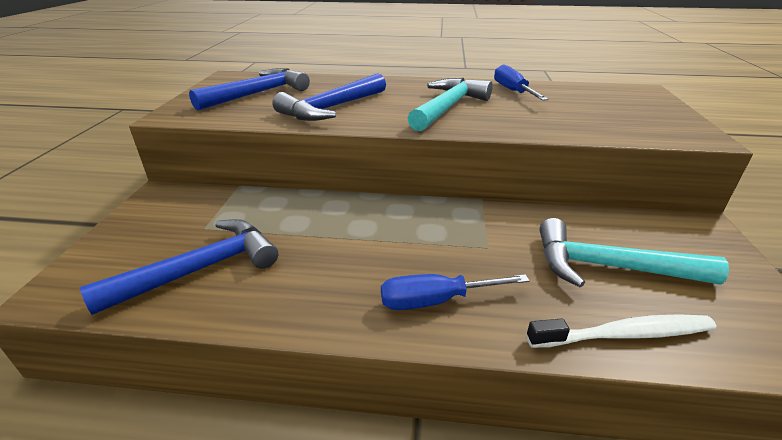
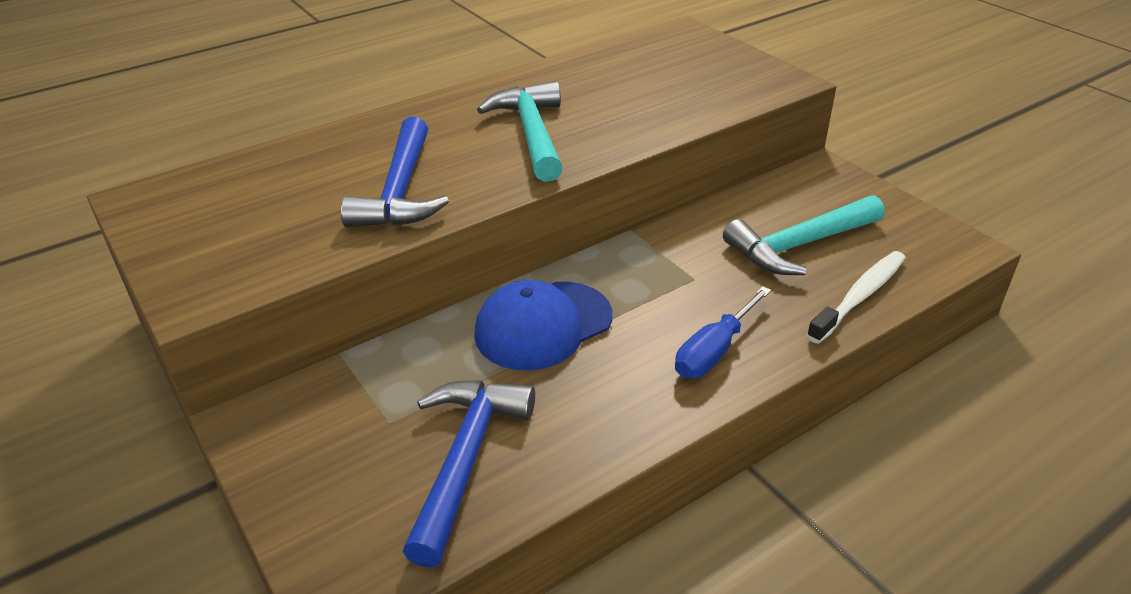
camera: 40 degrees left, 5 degrees up
(258, 94) = (254, 210): blue hammer -> none
(350, 223) = (543, 325): none -> blue cap
(513, 91) = (565, 80): blue screwdriver -> none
********
Report all lines of the data above that include the string "blue".

● **ANSWER SECTION**
(258, 94) = (254, 210): blue hammer -> none
(350, 223) = (543, 325): none -> blue cap
(513, 91) = (565, 80): blue screwdriver -> none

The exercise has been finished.